▶ _Your instructions_
Render the data below as a Markdown table with two columns, "No." for the row number and "Entry" for the line's text, skipping blank lines. Omit the pictures.

▶ _Data provided_
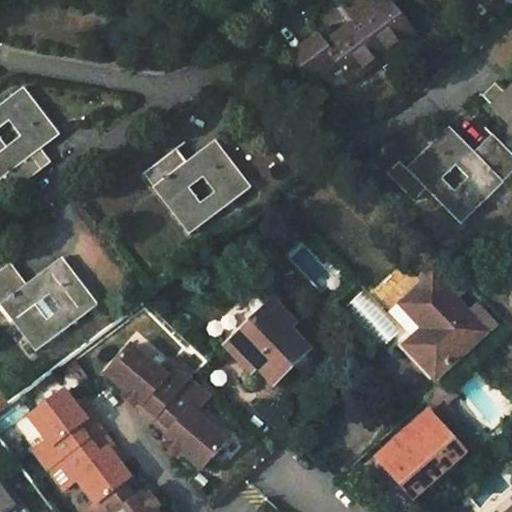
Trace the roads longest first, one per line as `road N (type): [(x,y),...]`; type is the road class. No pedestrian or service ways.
road 1 (residential): [(179,88),(0,226)]
road 2 (residential): [(179,88),(0,53)]
road 3 (residential): [(295,0),(179,88)]
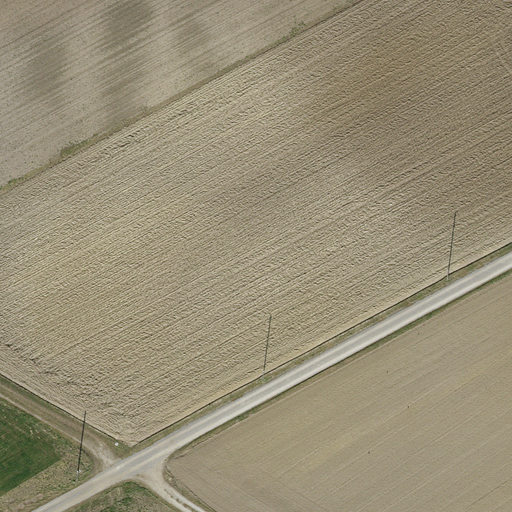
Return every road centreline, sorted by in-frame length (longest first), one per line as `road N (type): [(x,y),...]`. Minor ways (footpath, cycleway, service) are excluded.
road 1 (track): [(511,261),(50,511)]
road 2 (track): [(0,390),(196,511)]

▶ _The output_
| No. | Entry |
|---|---|
| 1 | Trace the roads longest first, one per line as `road N (type): [(x,y),...]`; type is the road class. No pedestrian or service ways. |
| 2 | road 1 (residential): [(179,88),(0,226)] |
| 3 | road 2 (residential): [(179,88),(0,53)] |
| 4 | road 3 (residential): [(295,0),(179,88)] |
| 5 | Return every road centreline, sorted by in-frame length (longest first), one per line as `road N (type): [(x,y),...]`. Minor ways (footpath, cycleway, service) are excluded. |
| 6 | road 1 (track): [(511,261),(50,511)] |
| 7 | road 2 (track): [(0,390),(196,511)] |